:: Task to complete ::
Return verbatim the run of lines that opens with the line holding "(536, 170) = (635, 173): purple" and closes with the last line of the records.

++++

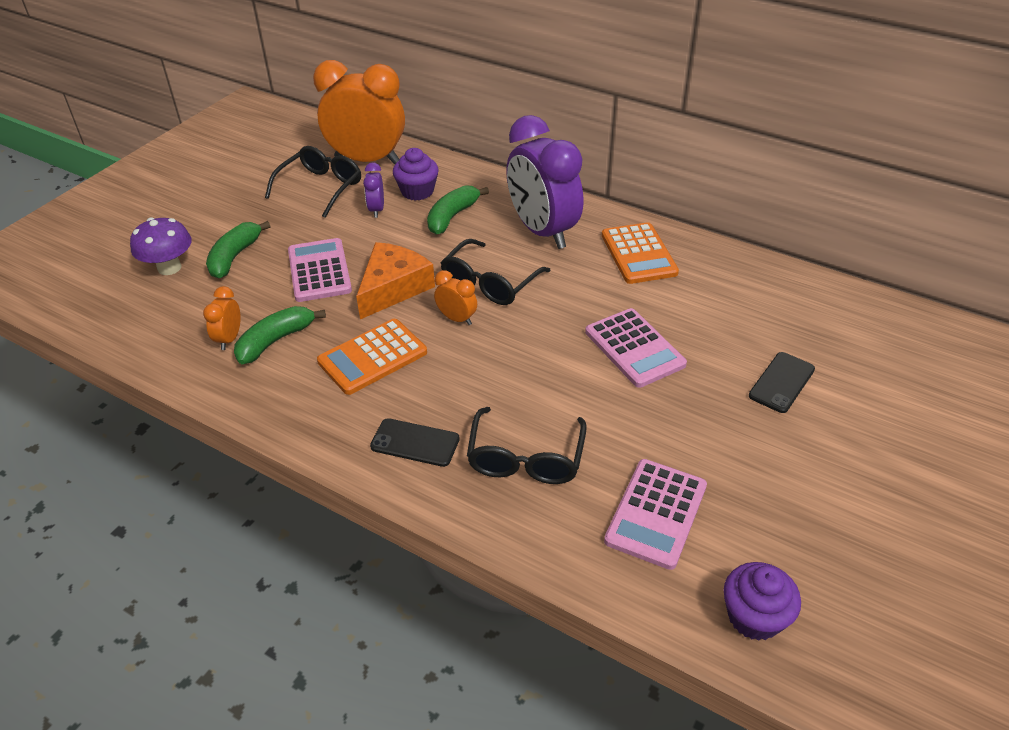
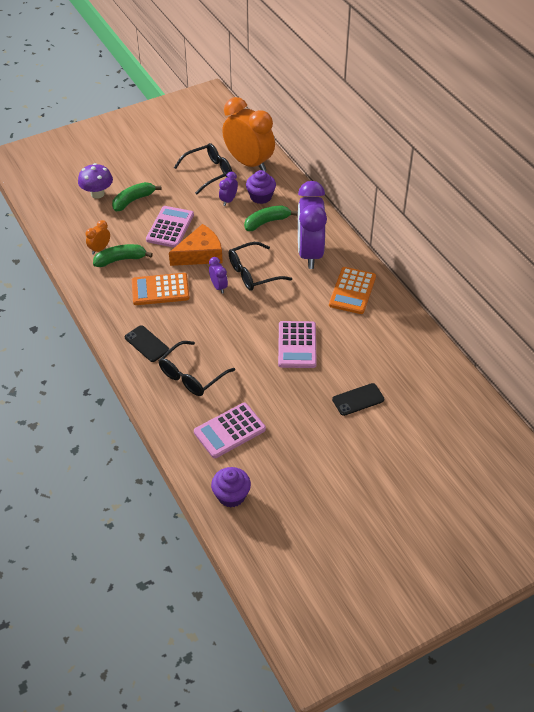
camera: 30 degrees right, 5 degrees up
(457, 319) = (218, 287): orange clock -> purple clock

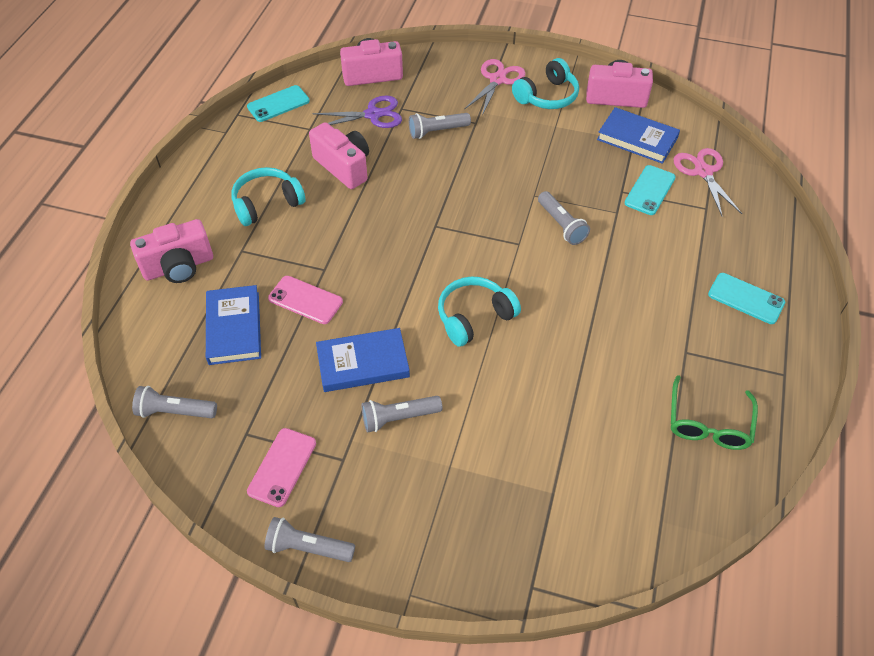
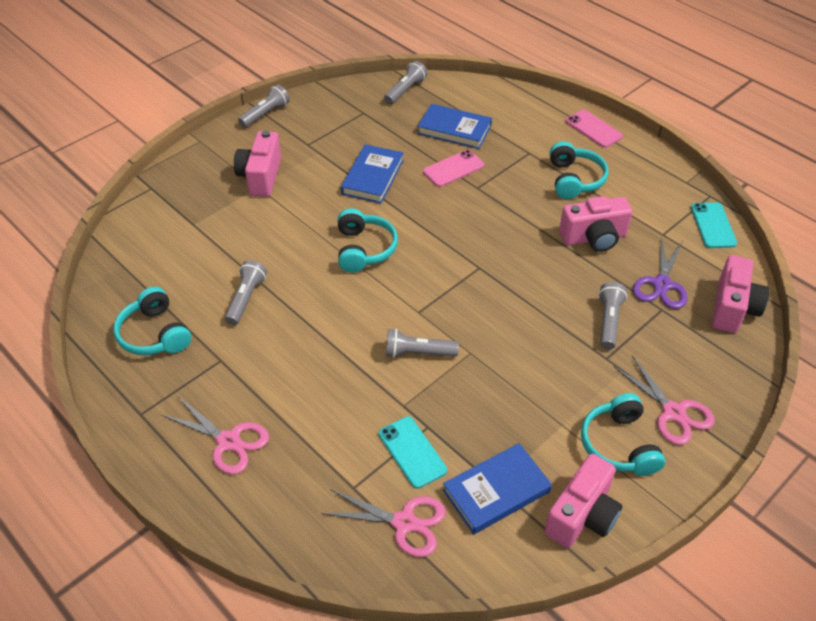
camera: 120 degrees right, 5 degrees down
(179, 267) = (533, 120): pink camera -> pink camera (261, 176)
(282, 467) = (326, 119): pink phone -> pink phone (593, 129)
(398, 418) = (314, 177): grey flashlight -> grey flashlight (246, 298)
(708, 423) = (154, 334): green glasses -> turquoise headphones
(746, 298) = (228, 441): turquoise phone -> pink scissors

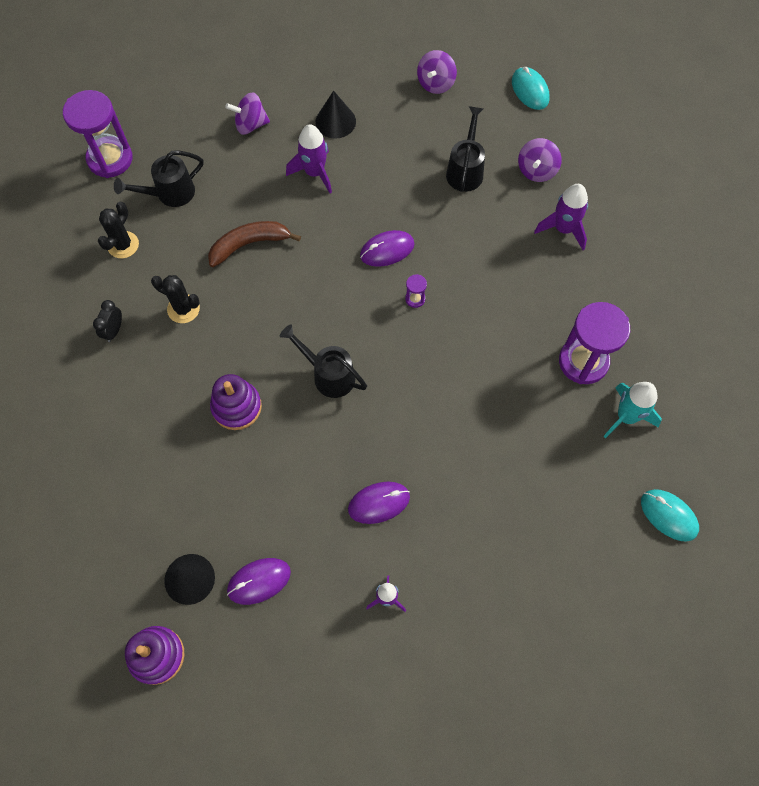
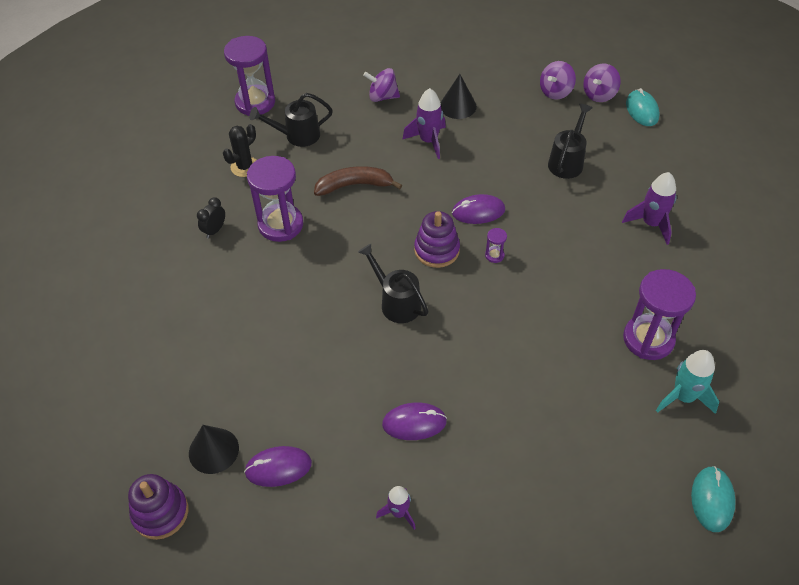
camera: 15 degrees right, 15 degrees down
(183, 309) = (280, 225): black cactus -> purple hourglass
(236, 407) = (303, 312): purple stacking toy -> purple stacking toy (436, 250)
(536, 170) = (635, 173): purple spinning top -> purple spinning top (599, 94)
(668, 515) = (712, 499): turquoise mouse -> turquoise mouse turned 45 degrees clockwise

++++

:: Answer section ::
(536, 170) = (635, 173): purple spinning top -> purple spinning top (599, 94)
(668, 515) = (712, 499): turquoise mouse -> turquoise mouse turned 45 degrees clockwise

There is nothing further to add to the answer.